=== Information given ===
****************

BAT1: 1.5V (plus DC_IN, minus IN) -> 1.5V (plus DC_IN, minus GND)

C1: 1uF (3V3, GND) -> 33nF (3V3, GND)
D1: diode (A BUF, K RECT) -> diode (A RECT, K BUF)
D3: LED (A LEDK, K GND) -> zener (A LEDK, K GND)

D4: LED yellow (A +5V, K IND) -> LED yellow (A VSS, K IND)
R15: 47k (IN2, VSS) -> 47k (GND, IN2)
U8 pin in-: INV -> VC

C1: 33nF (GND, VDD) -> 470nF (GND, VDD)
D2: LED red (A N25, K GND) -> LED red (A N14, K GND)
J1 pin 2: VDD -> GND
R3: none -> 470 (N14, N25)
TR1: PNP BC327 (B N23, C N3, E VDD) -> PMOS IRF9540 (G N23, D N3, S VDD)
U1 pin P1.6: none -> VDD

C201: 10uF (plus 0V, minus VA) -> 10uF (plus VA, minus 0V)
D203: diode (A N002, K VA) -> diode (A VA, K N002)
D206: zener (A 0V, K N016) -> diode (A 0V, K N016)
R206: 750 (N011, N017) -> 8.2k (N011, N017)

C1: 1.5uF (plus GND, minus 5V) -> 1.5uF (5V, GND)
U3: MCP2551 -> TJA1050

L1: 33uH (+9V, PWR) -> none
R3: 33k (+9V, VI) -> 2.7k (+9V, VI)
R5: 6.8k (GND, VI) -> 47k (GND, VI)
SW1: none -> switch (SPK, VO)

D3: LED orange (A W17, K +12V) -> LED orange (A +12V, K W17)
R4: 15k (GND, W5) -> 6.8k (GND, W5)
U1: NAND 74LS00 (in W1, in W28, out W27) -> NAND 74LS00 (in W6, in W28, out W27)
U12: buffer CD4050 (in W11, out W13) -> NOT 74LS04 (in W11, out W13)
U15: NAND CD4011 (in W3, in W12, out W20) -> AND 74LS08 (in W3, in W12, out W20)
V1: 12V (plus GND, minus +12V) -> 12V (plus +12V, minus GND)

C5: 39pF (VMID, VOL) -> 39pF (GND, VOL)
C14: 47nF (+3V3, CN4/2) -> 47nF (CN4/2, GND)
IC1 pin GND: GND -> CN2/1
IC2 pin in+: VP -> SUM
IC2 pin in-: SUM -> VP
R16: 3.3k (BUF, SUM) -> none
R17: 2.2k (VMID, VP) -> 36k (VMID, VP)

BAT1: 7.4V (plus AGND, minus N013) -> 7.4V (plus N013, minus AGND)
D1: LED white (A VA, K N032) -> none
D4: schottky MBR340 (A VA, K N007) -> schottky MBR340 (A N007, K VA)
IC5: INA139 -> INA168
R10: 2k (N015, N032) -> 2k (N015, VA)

****************

=== Task directions ===
Extract every line from the one containing "R206: 750 (N011, N017) -> 8.2k (N011, N017)" through the last line of the data, inclusive, exactly as written.

=== Solution to the exercise ===
R206: 750 (N011, N017) -> 8.2k (N011, N017)

C1: 1.5uF (plus GND, minus 5V) -> 1.5uF (5V, GND)
U3: MCP2551 -> TJA1050

L1: 33uH (+9V, PWR) -> none
R3: 33k (+9V, VI) -> 2.7k (+9V, VI)
R5: 6.8k (GND, VI) -> 47k (GND, VI)
SW1: none -> switch (SPK, VO)

D3: LED orange (A W17, K +12V) -> LED orange (A +12V, K W17)
R4: 15k (GND, W5) -> 6.8k (GND, W5)
U1: NAND 74LS00 (in W1, in W28, out W27) -> NAND 74LS00 (in W6, in W28, out W27)
U12: buffer CD4050 (in W11, out W13) -> NOT 74LS04 (in W11, out W13)
U15: NAND CD4011 (in W3, in W12, out W20) -> AND 74LS08 (in W3, in W12, out W20)
V1: 12V (plus GND, minus +12V) -> 12V (plus +12V, minus GND)

C5: 39pF (VMID, VOL) -> 39pF (GND, VOL)
C14: 47nF (+3V3, CN4/2) -> 47nF (CN4/2, GND)
IC1 pin GND: GND -> CN2/1
IC2 pin in+: VP -> SUM
IC2 pin in-: SUM -> VP
R16: 3.3k (BUF, SUM) -> none
R17: 2.2k (VMID, VP) -> 36k (VMID, VP)

BAT1: 7.4V (plus AGND, minus N013) -> 7.4V (plus N013, minus AGND)
D1: LED white (A VA, K N032) -> none
D4: schottky MBR340 (A VA, K N007) -> schottky MBR340 (A N007, K VA)
IC5: INA139 -> INA168
R10: 2k (N015, N032) -> 2k (N015, VA)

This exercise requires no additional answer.